Information supplied:
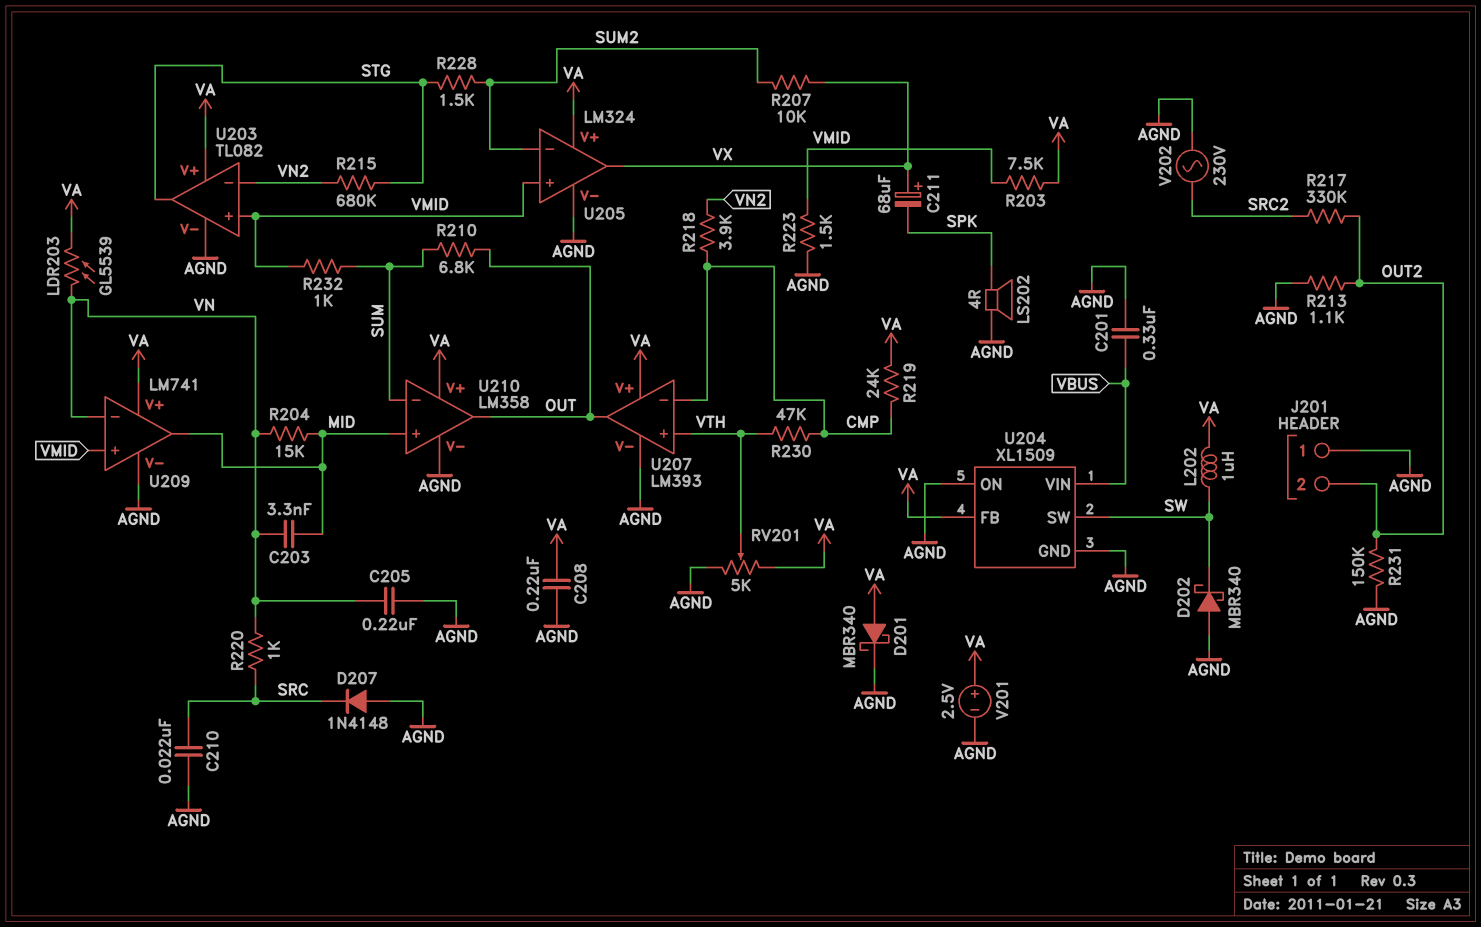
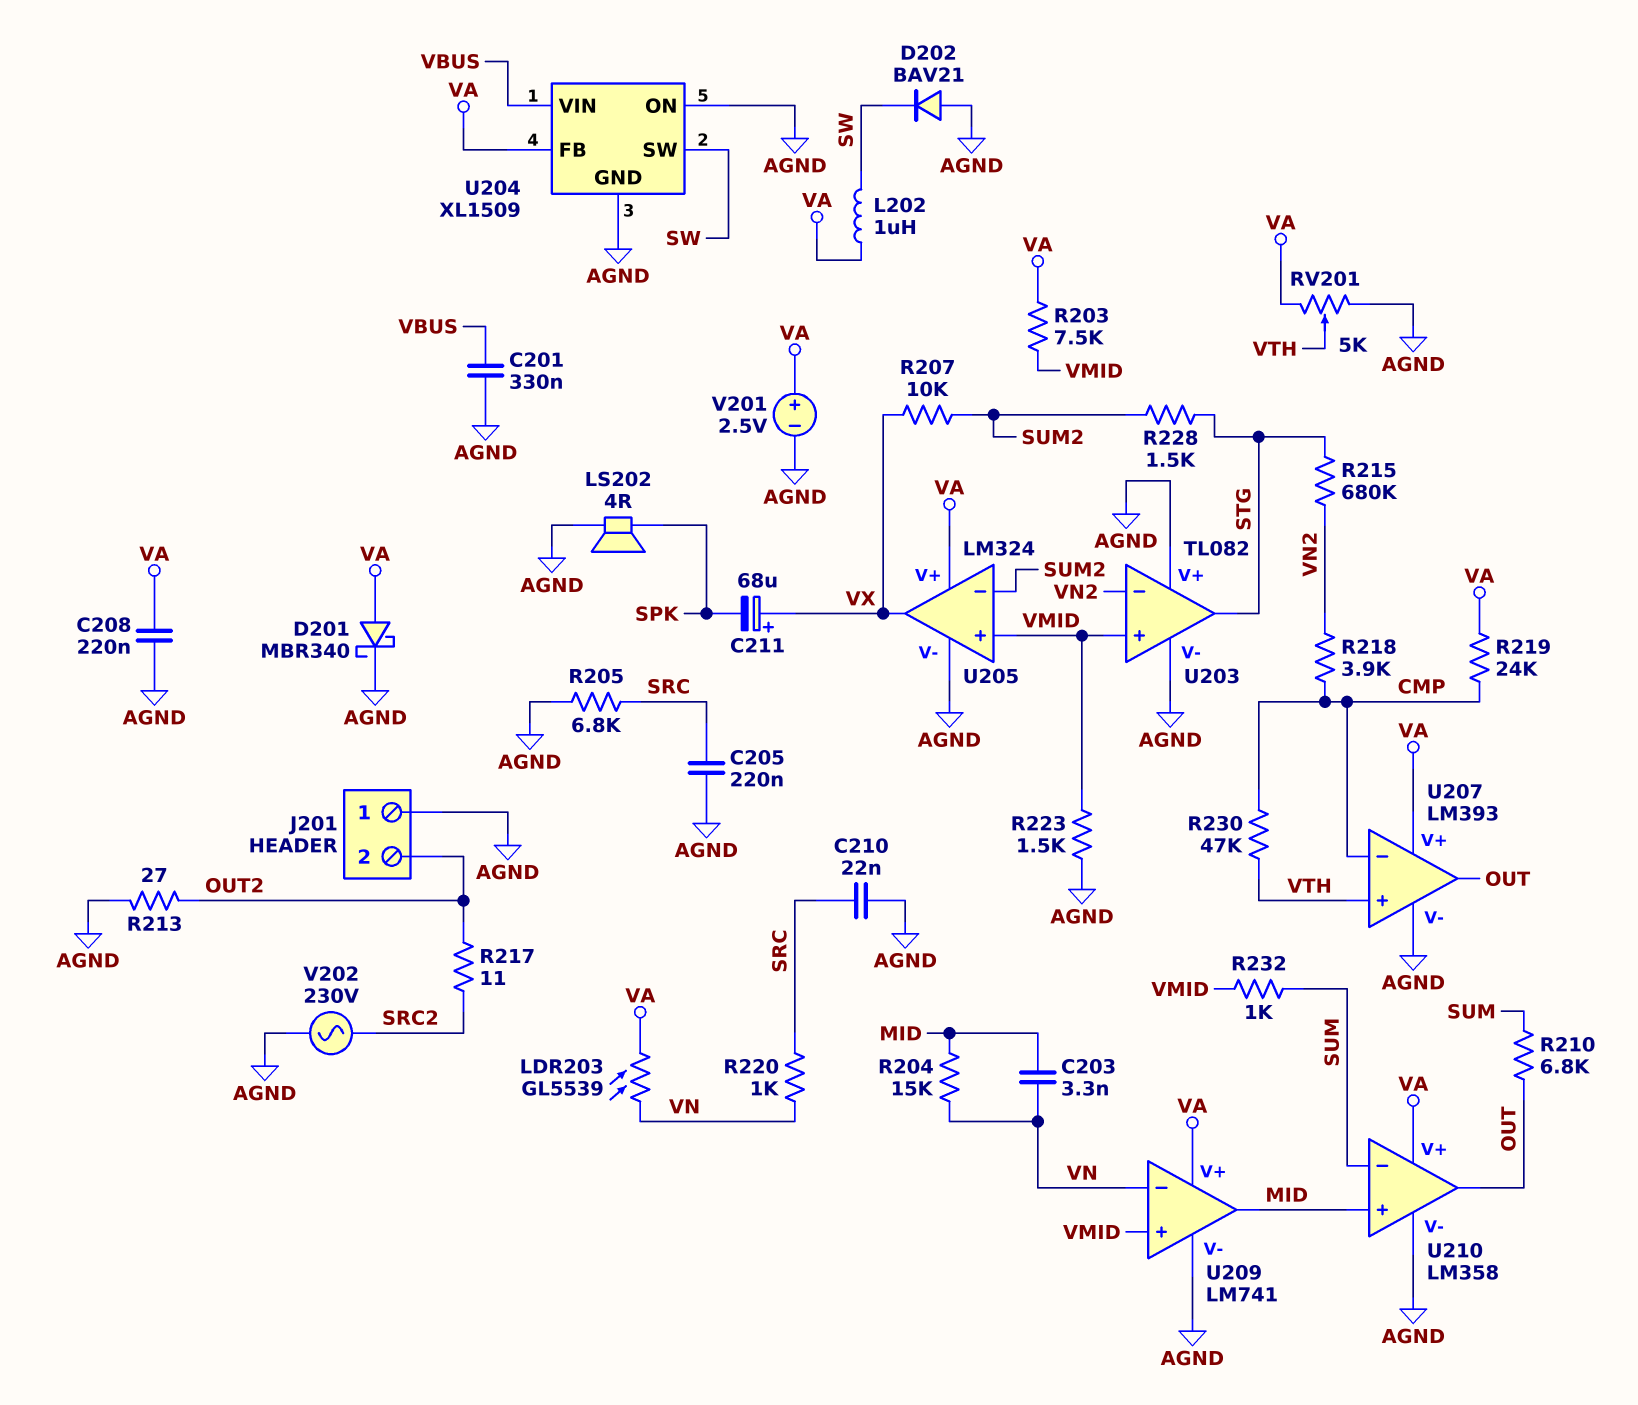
C205: 220nF (AGND, VN) -> 220nF (AGND, SRC)
D202: schottky MBR340 (A AGND, K SW) -> diode BAV21 (A AGND, K SW)
D207: diode 1N4148 (A AGND, K SRC) -> none
R205: none -> 6.8k (AGND, SRC)
R213: 1.1k (AGND, OUT2) -> 27 (AGND, OUT2)
R217: 330k (OUT2, SRC2) -> 11 (OUT2, SRC2)
R231: 150k (AGND, OUT2) -> none
U203 pin V+: VA -> AGND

Task: The expected answer is one number: how many lines above contain "none".

Problem solution: 3